__Task prompt__.
An exact copy of the entries below is required, with all pictures removed.

[Edit difference data]
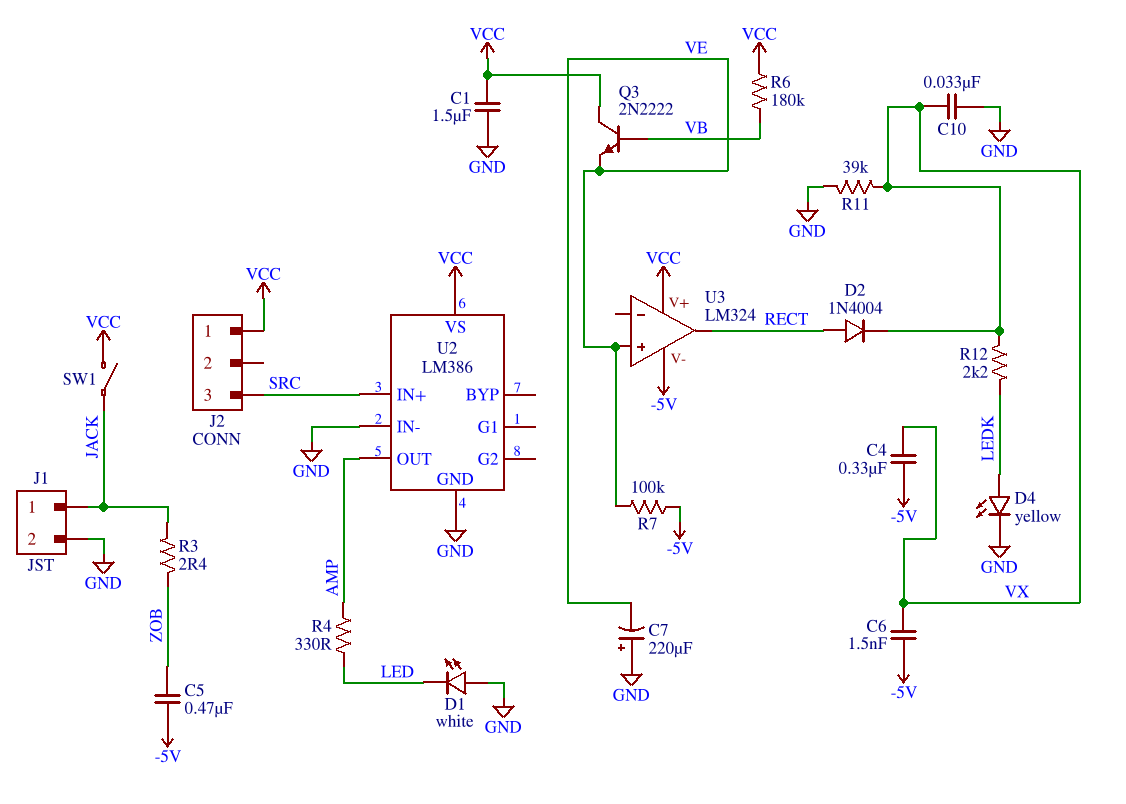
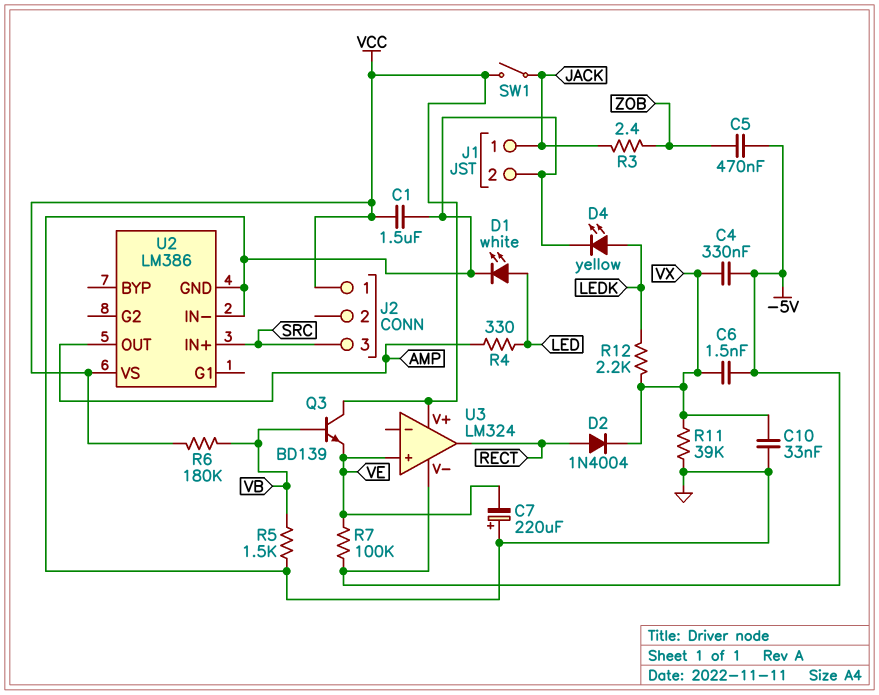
D1: LED white (A GND, K LED) -> LED white (A LED, K GND)
Q3: NPN 2N2222 (B VB, C VCC, E VE) -> NPN BD139 (B VB, C VCC, E VE)
R5: none -> 1.5k (GND, VB)

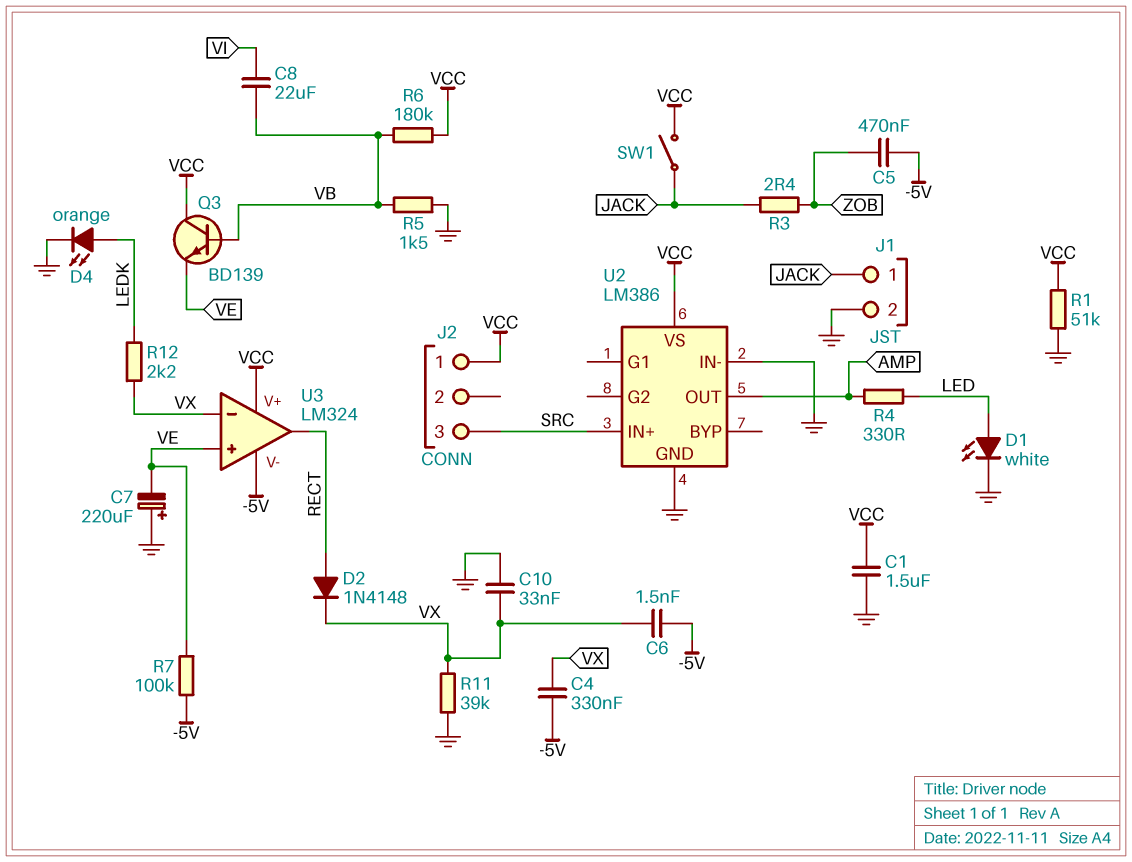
C8: none -> 22uF (VB, VI)
D2: diode 1N4004 (A RECT, K VX) -> diode 1N4148 (A RECT, K VX)
D4: LED yellow (A LEDK, K GND) -> LED orange (A LEDK, K GND)
R1: none -> 51k (GND, VCC)
U3 pin in-: none -> VX

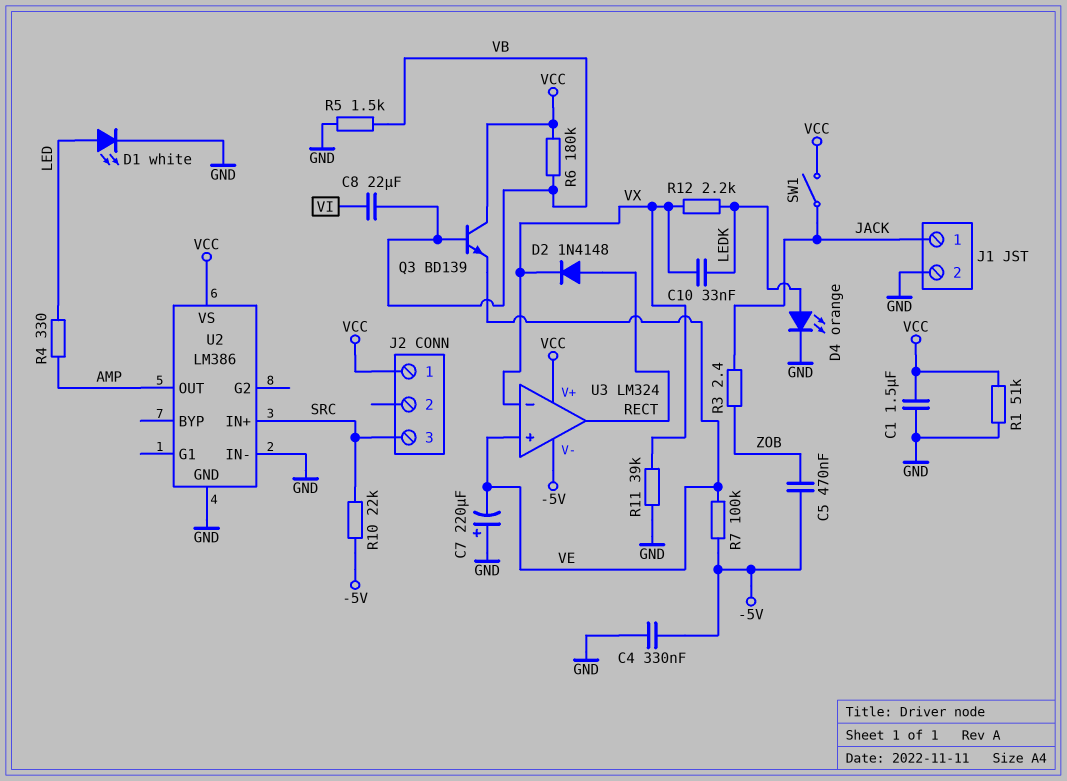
C4: 330nF (-5V, VX) -> 330nF (-5V, GND)
C6: 1.5nF (-5V, VX) -> none
C10: 33nF (GND, VX) -> 33nF (LEDK, VX)
R10: none -> 22k (-5V, SRC)

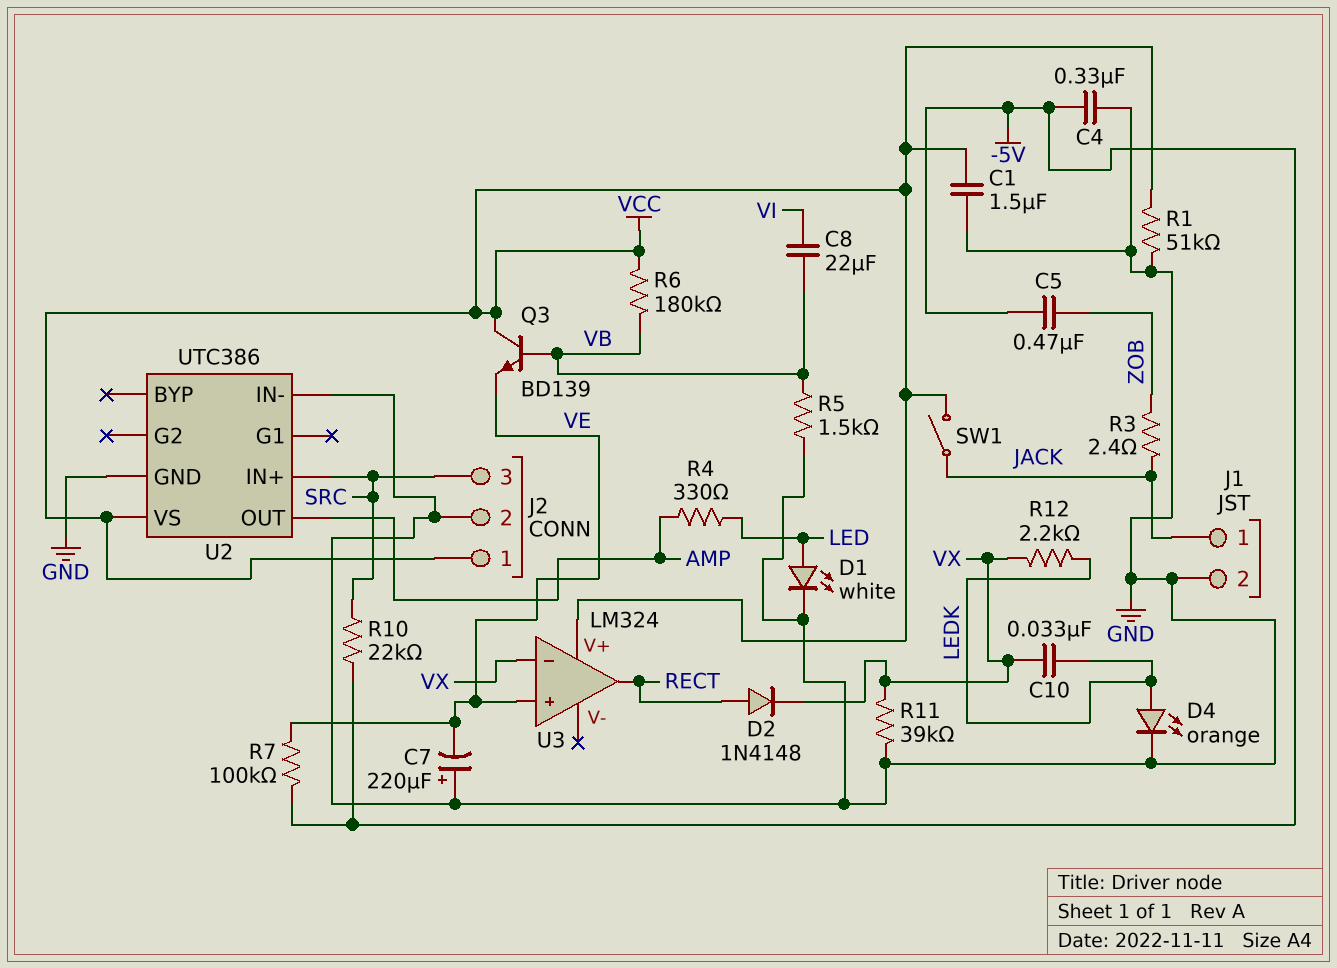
J2 pin 2: none -> GND
U2: LM386 -> UTC386
U3 pin V-: -5V -> none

__Completed task__.
D1: LED white (A GND, K LED) -> LED white (A LED, K GND)
Q3: NPN 2N2222 (B VB, C VCC, E VE) -> NPN BD139 (B VB, C VCC, E VE)
R5: none -> 1.5k (GND, VB)

C8: none -> 22uF (VB, VI)
D2: diode 1N4004 (A RECT, K VX) -> diode 1N4148 (A RECT, K VX)
D4: LED yellow (A LEDK, K GND) -> LED orange (A LEDK, K GND)
R1: none -> 51k (GND, VCC)
U3 pin in-: none -> VX

C4: 330nF (-5V, VX) -> 330nF (-5V, GND)
C6: 1.5nF (-5V, VX) -> none
C10: 33nF (GND, VX) -> 33nF (LEDK, VX)
R10: none -> 22k (-5V, SRC)

J2 pin 2: none -> GND
U2: LM386 -> UTC386
U3 pin V-: -5V -> none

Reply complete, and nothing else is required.